━━━━━ Dataset records

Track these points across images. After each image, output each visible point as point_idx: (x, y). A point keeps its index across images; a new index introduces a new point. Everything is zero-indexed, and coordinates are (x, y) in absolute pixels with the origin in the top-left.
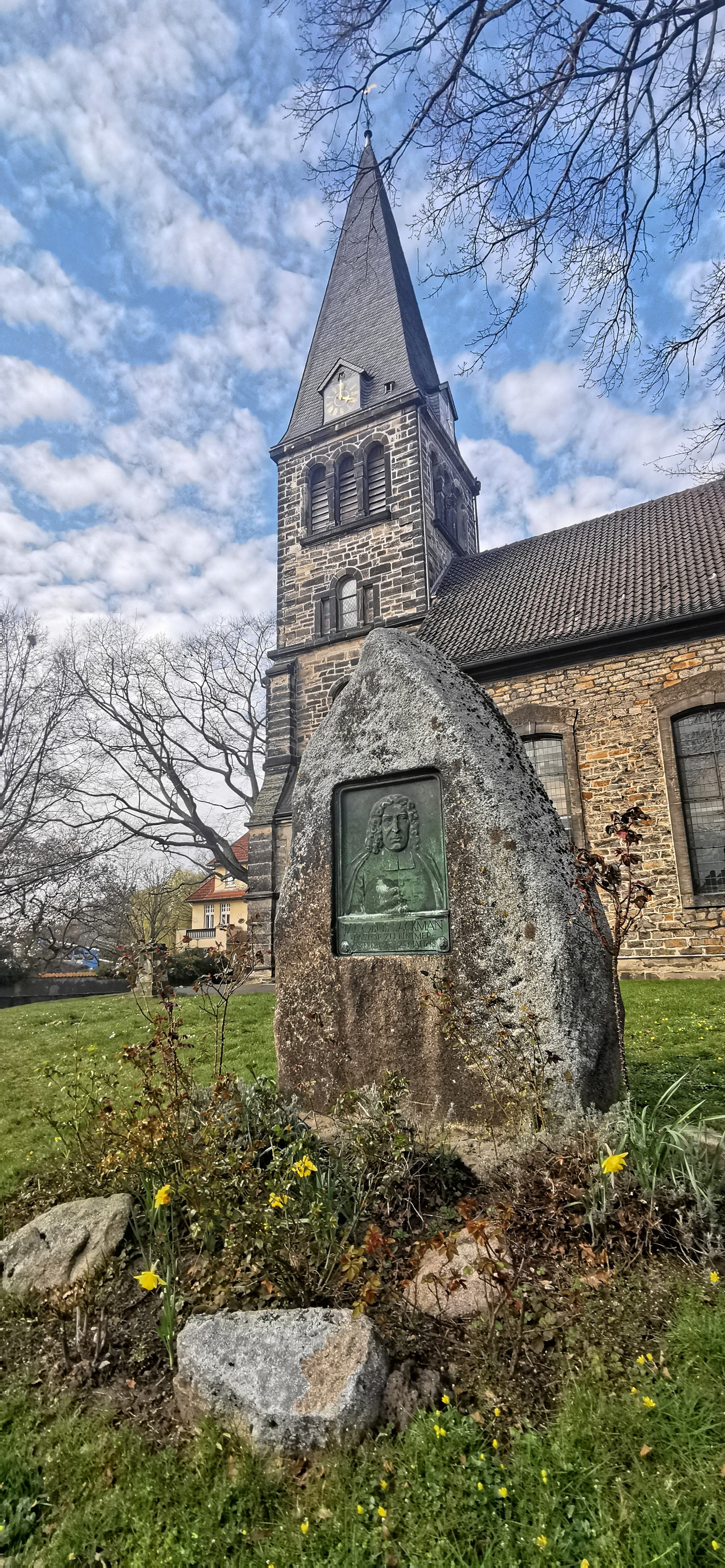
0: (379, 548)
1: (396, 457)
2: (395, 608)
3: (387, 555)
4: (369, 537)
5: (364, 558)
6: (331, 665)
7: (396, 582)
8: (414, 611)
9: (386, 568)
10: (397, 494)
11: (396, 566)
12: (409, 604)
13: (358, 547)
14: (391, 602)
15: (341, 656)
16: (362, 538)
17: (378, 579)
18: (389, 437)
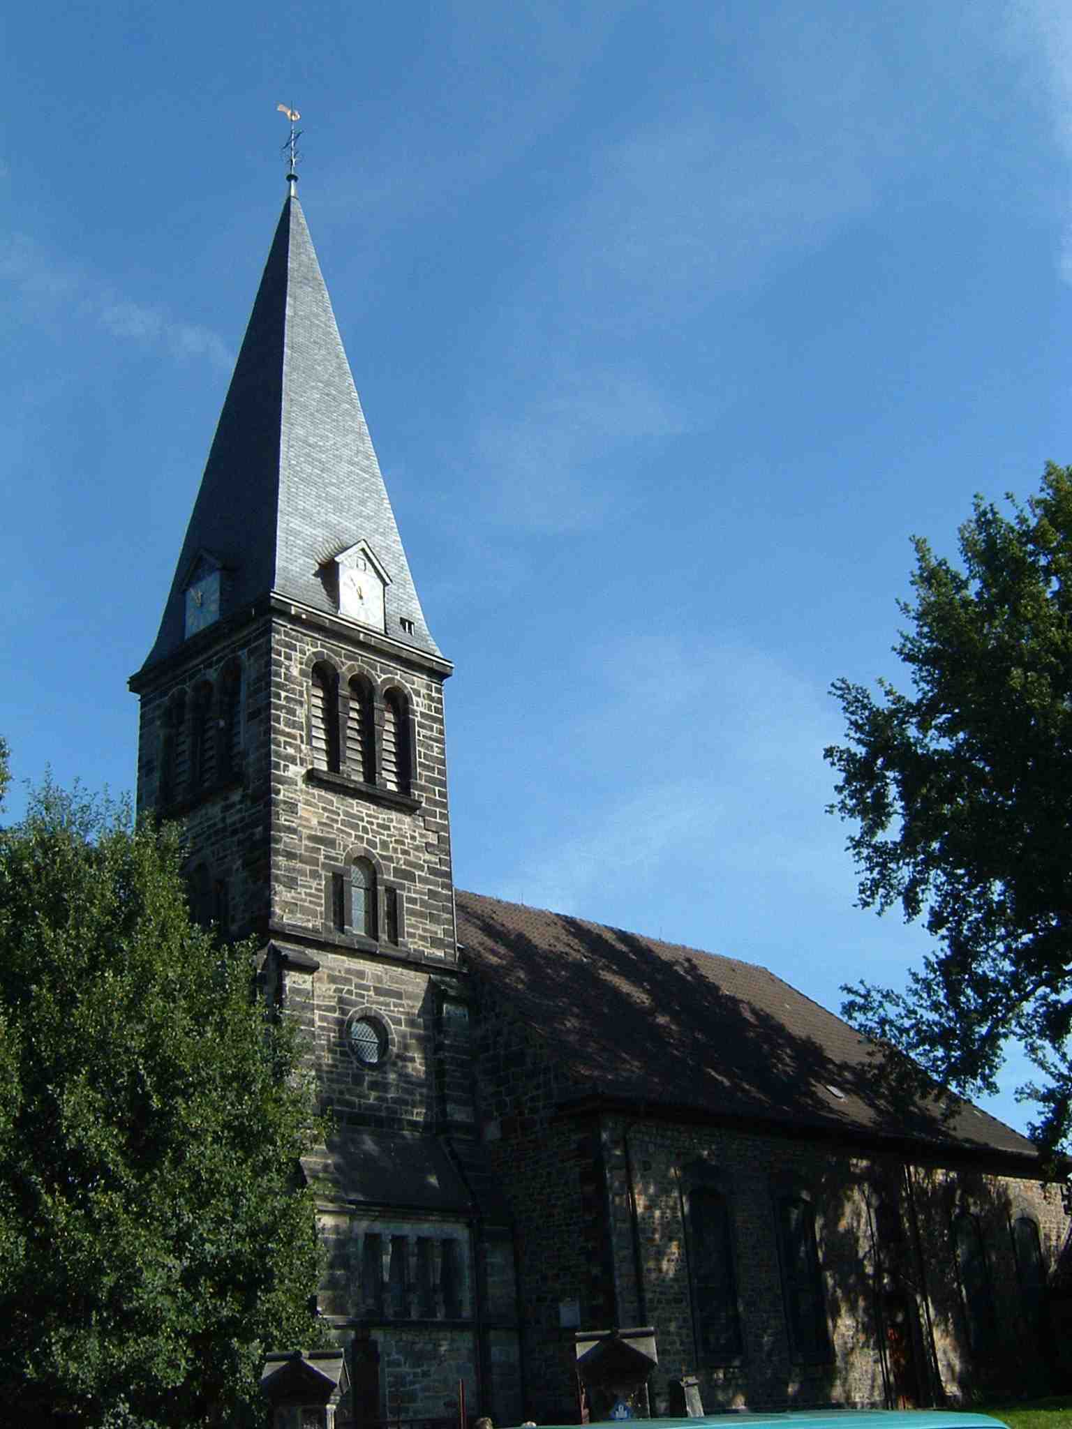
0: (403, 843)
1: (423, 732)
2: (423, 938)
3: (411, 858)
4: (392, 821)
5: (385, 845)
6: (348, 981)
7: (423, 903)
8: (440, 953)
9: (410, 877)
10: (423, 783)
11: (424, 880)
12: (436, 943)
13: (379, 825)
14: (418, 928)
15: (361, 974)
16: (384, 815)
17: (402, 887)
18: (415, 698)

━━━━━━━━━━

What to produce
Copy these records line for line, leaving out the pictures.

Final result
Track these points across images. After each image, output each visible point as point_idx: (x, y). A point keeps its index across images; a new index introduces a new point. Everything is zero-indexed, and coordinates are (x, y) in absolute pixels with the origin in the top-left.
0: (379, 548)
1: (396, 457)
2: (395, 608)
3: (387, 555)
4: (369, 537)
5: (364, 558)
6: (331, 665)
7: (396, 582)
8: (414, 611)
9: (386, 568)
10: (397, 494)
11: (396, 566)
12: (409, 604)
13: (358, 547)
14: (391, 602)
15: (341, 656)
16: (362, 538)
17: (378, 579)
18: (389, 437)
0: (403, 843)
1: (423, 732)
2: (423, 938)
3: (411, 858)
4: (392, 821)
5: (385, 845)
6: (348, 981)
7: (423, 903)
8: (440, 953)
9: (410, 877)
10: (423, 783)
11: (424, 880)
12: (436, 943)
13: (379, 825)
14: (418, 928)
15: (361, 974)
16: (384, 815)
17: (402, 887)
18: (415, 698)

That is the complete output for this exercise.